-------- Given information
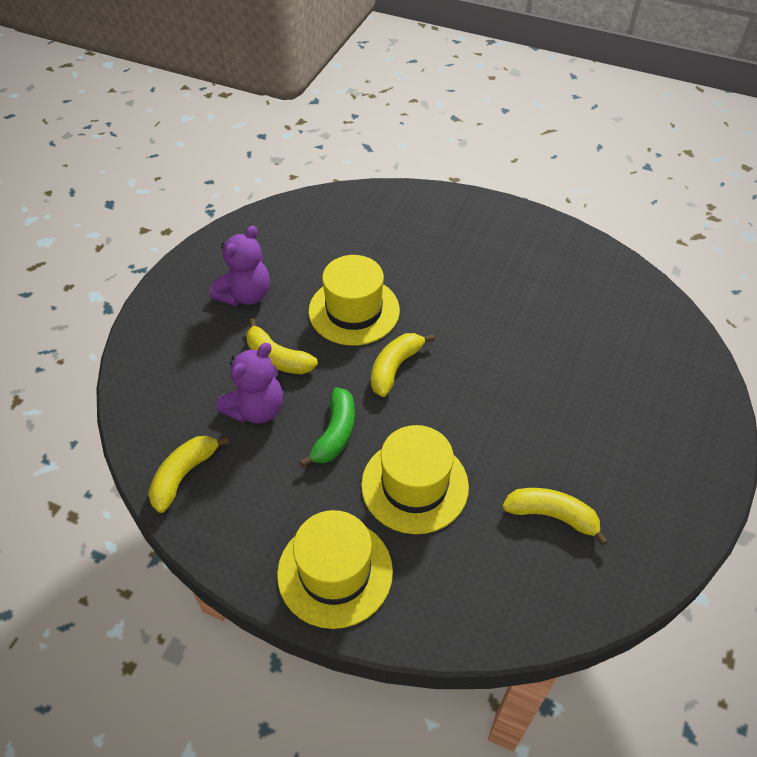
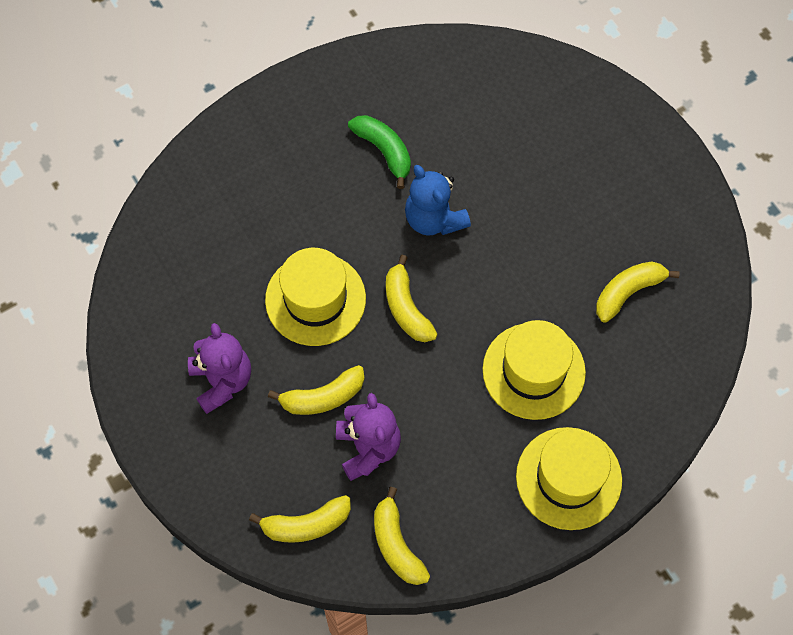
camera: 55 degrees left, 15 degrees up
(163, 406) = (306, 524): none -> yellow banana
(335, 433) = (440, 399): green banana -> green banana (384, 151)
(485, 343) = (434, 219): none -> blue teddy bear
----------------
▶ **Task to complete**
Word for word, return the material above; the pictures stay out.

▶ **Answer to this exercise**
camera: 55 degrees left, 15 degrees up
(163, 406) = (306, 524): none -> yellow banana
(335, 433) = (440, 399): green banana -> green banana (384, 151)
(485, 343) = (434, 219): none -> blue teddy bear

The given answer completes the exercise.